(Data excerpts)

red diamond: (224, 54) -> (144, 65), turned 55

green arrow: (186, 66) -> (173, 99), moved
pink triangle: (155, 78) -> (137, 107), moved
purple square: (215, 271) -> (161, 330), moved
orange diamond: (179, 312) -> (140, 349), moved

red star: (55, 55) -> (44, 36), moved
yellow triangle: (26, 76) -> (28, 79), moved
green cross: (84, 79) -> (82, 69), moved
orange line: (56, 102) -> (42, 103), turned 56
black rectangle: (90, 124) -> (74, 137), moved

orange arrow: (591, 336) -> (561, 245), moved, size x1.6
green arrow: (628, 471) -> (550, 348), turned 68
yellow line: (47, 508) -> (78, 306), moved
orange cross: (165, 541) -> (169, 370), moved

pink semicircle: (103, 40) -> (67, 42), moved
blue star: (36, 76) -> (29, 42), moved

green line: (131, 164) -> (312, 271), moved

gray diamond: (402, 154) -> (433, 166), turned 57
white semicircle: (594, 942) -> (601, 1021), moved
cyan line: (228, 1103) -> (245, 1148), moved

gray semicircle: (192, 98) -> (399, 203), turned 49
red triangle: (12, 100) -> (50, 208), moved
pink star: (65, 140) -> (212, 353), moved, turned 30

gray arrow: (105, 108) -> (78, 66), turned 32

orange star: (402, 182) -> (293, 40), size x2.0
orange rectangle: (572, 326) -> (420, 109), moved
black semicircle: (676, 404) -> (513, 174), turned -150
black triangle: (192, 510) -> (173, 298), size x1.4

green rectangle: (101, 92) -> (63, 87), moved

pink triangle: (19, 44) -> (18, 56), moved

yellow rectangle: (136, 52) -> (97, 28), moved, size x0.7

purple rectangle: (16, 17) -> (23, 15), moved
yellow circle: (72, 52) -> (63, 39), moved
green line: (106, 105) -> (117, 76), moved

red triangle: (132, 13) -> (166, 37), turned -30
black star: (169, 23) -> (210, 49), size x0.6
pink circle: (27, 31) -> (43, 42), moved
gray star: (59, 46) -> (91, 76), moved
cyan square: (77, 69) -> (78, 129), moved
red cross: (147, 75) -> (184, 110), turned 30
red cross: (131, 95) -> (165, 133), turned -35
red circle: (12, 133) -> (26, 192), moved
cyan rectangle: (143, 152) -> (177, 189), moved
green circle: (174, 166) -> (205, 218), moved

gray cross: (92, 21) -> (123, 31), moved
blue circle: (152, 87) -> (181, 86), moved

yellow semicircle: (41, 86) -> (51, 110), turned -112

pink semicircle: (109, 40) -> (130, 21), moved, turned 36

Exercise brief | Among the lines of the data above, find those with the word "gray" and show them.

Result for this exercise |
gray diamond: (402, 154) -> (433, 166), turned 57
gray semicircle: (192, 98) -> (399, 203), turned 49
gray arrow: (105, 108) -> (78, 66), turned 32
gray star: (59, 46) -> (91, 76), moved
gray cross: (92, 21) -> (123, 31), moved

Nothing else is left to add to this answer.